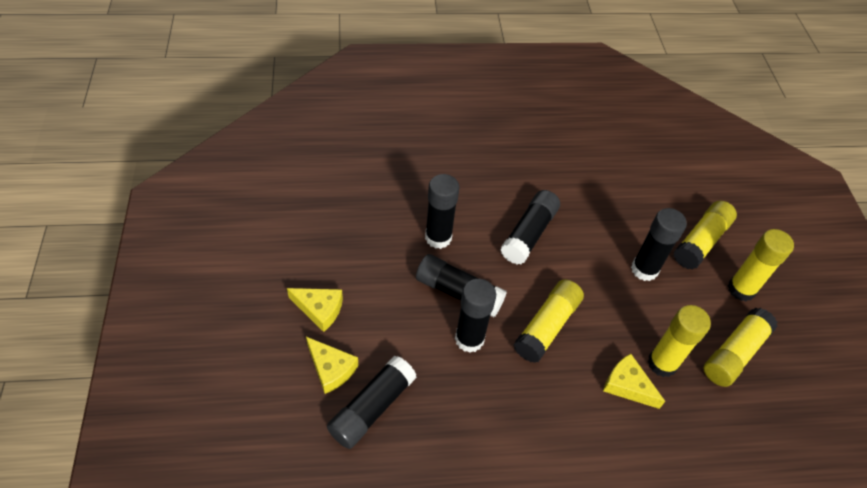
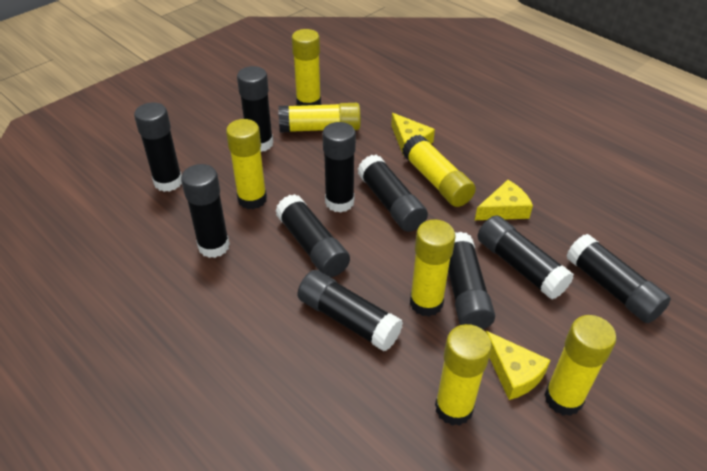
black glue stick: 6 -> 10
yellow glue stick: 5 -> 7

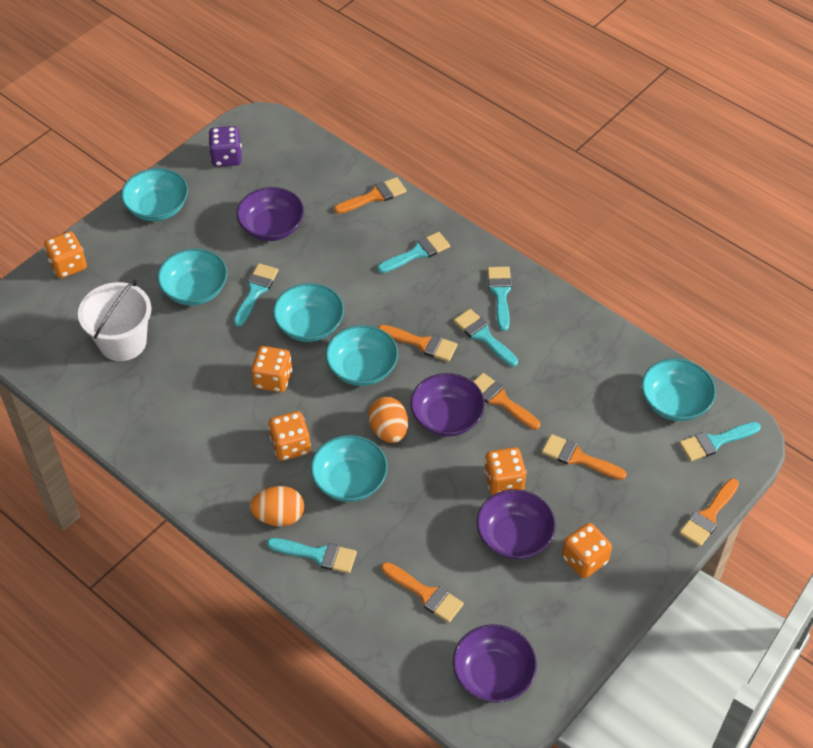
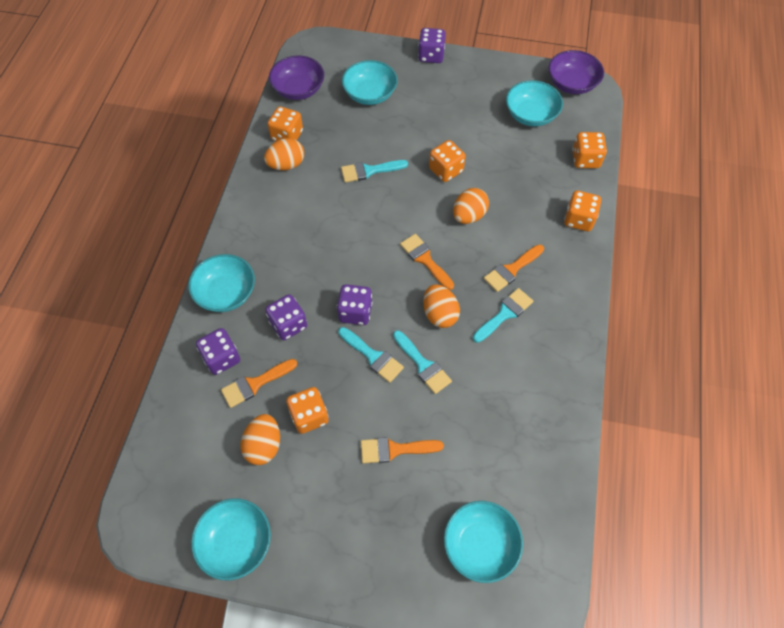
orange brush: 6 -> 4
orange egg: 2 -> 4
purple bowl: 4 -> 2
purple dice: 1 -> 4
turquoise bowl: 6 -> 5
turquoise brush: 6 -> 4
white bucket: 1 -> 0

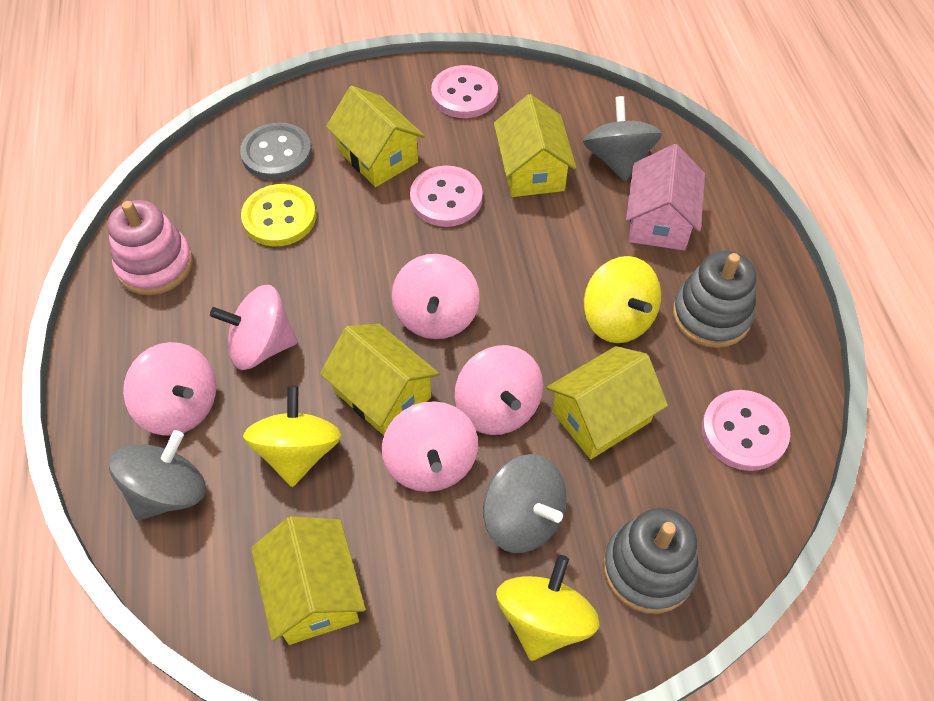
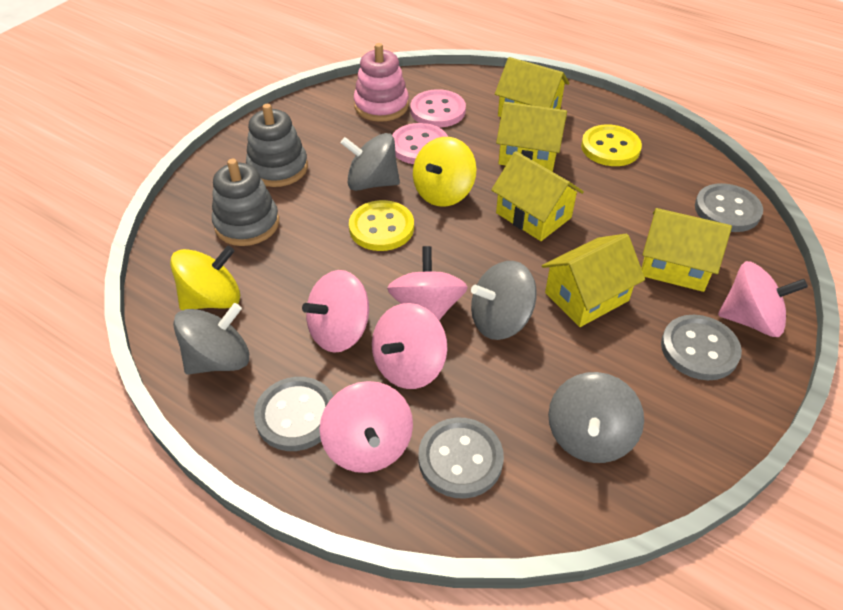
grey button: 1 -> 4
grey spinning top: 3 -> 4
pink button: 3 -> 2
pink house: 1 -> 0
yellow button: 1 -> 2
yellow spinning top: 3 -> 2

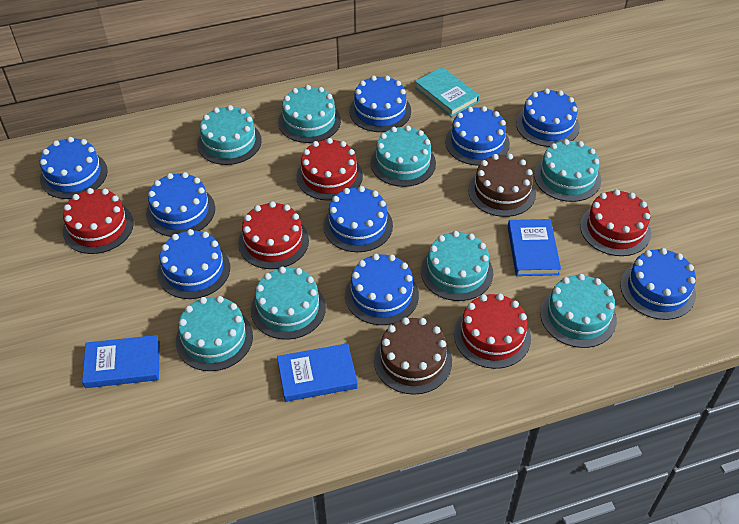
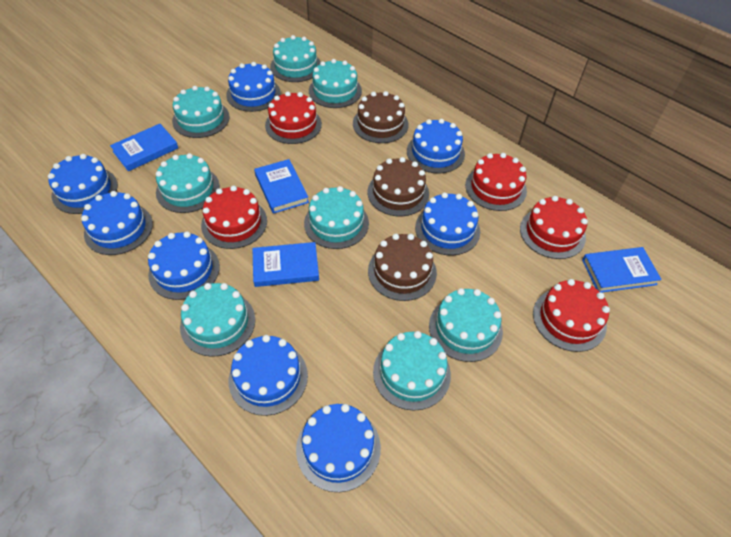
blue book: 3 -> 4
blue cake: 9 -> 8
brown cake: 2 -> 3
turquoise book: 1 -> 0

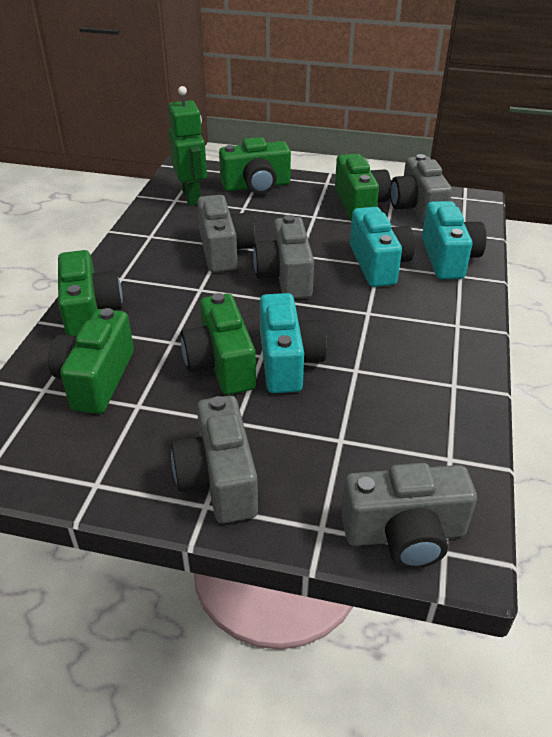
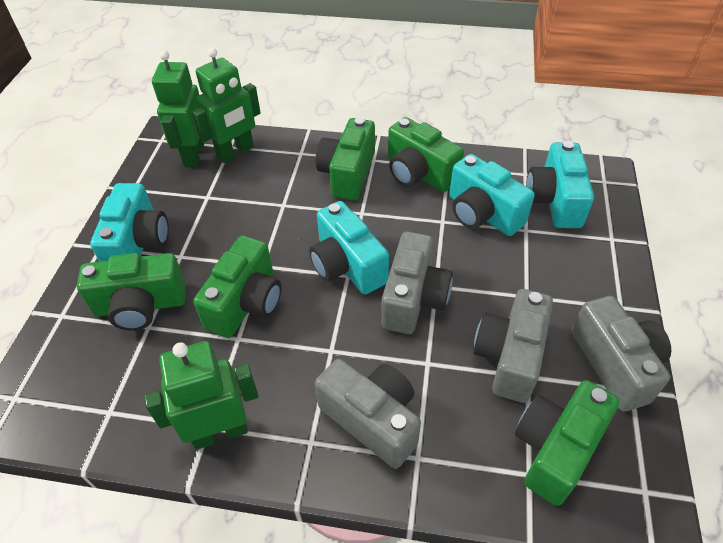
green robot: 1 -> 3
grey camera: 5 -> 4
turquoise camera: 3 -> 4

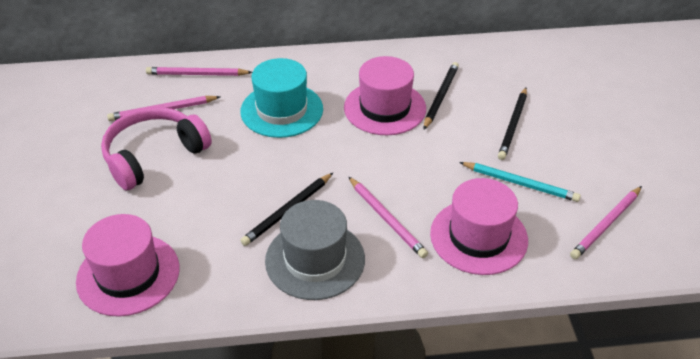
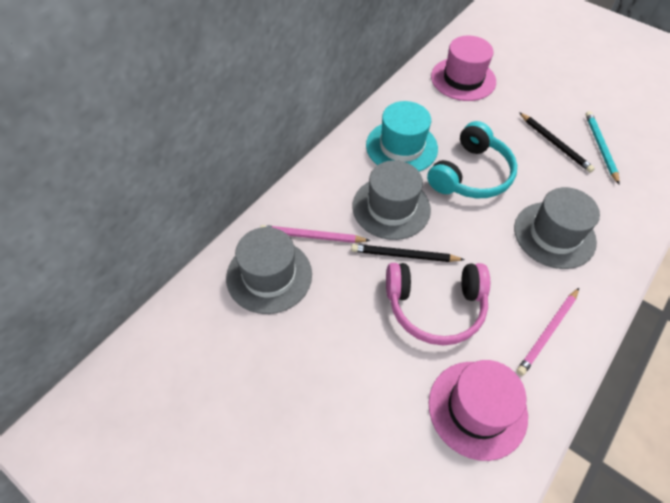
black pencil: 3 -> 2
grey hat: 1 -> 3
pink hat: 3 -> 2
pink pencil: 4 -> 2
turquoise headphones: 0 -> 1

★ ★ ★ ★ ★

→ **What is expected**: For each line of the entries that holds the word "stick", pull that line out.

→ **Solved exercise**:
black glue stick: 6 -> 10
yellow glue stick: 5 -> 7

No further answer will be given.